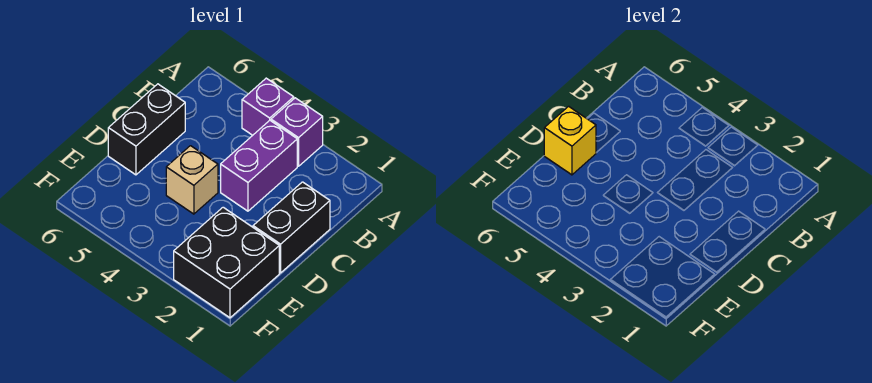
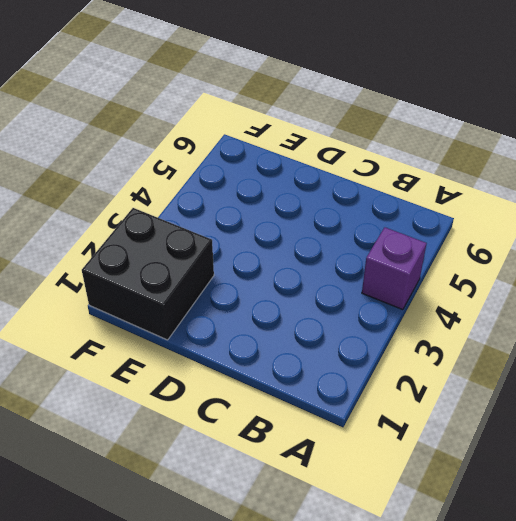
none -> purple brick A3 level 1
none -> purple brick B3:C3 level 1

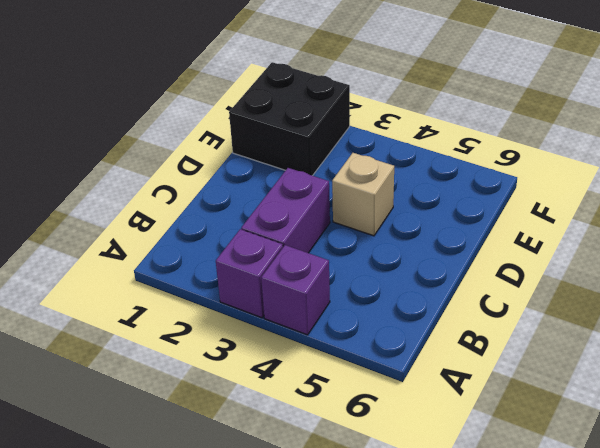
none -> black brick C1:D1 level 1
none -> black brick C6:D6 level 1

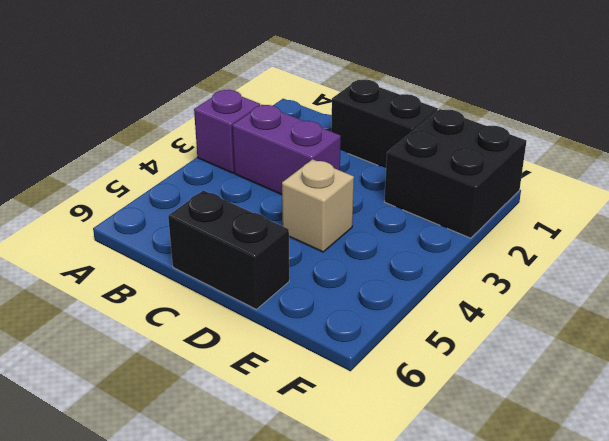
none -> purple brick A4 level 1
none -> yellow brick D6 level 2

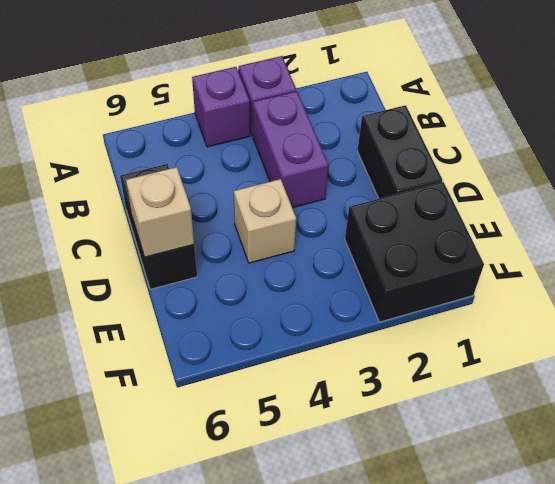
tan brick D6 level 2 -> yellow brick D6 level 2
□ □ □ □
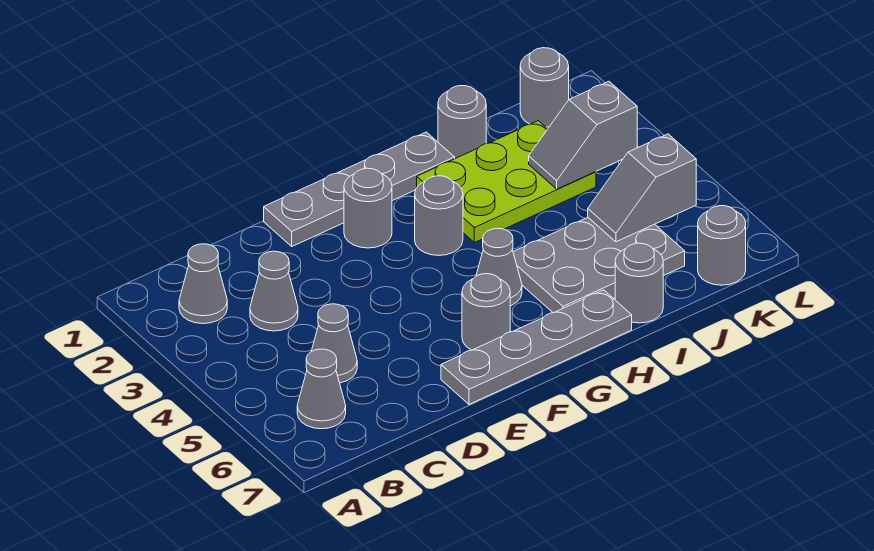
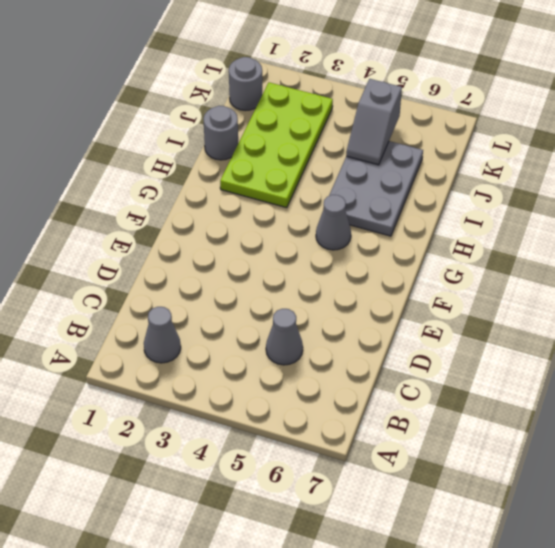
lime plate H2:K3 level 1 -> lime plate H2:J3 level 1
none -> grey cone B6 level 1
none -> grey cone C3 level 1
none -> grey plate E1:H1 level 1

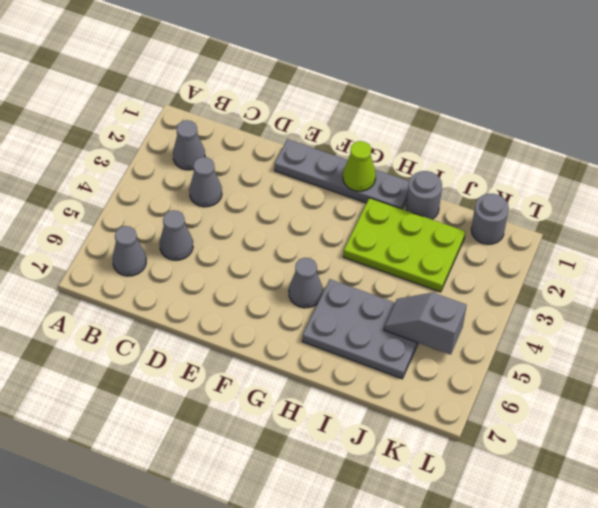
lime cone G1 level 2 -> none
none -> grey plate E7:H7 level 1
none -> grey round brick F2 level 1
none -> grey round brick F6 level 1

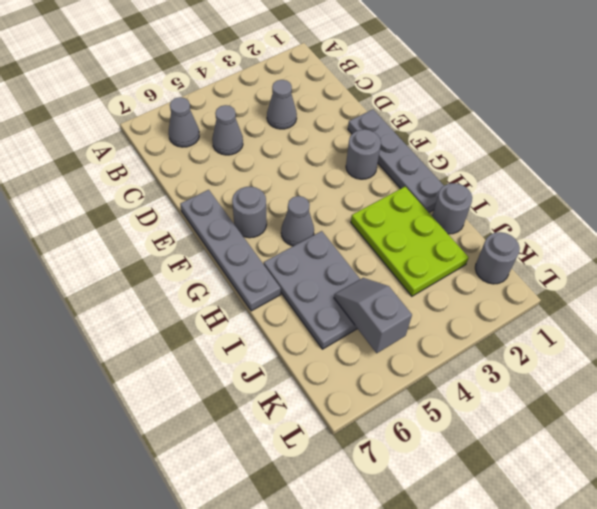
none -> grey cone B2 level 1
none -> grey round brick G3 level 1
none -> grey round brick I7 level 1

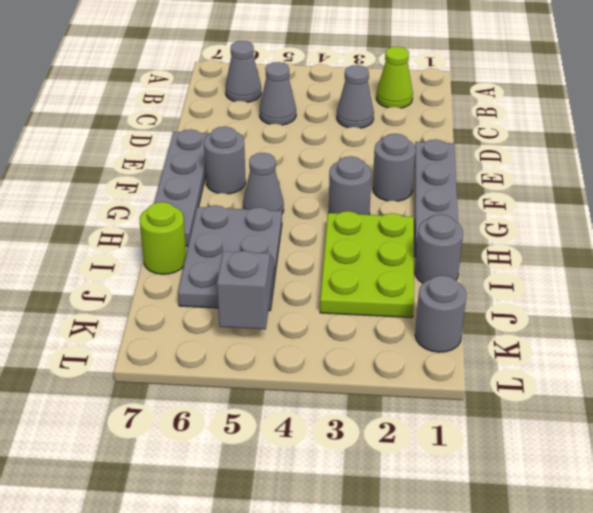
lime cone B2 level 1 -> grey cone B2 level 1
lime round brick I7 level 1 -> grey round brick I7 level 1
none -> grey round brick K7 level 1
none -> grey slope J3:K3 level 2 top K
□ □ □ □
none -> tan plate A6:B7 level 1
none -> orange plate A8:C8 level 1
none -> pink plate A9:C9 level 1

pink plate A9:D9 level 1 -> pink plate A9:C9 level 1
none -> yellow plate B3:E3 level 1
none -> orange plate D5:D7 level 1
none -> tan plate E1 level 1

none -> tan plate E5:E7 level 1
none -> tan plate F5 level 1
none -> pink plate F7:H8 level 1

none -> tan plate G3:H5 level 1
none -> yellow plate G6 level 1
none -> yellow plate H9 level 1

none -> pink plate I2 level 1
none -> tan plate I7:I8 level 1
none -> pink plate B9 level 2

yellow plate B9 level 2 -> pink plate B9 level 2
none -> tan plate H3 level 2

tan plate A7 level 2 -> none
□ □ □ □
» Prompt:
Each line in the listing that contains "yellow" should be returned.

» Completed task:
none -> yellow brick D6 level 2
tan brick D6 level 2 -> yellow brick D6 level 2
none -> yellow plate B3:E3 level 1
none -> yellow plate G6 level 1
none -> yellow plate H9 level 1
yellow plate B9 level 2 -> pink plate B9 level 2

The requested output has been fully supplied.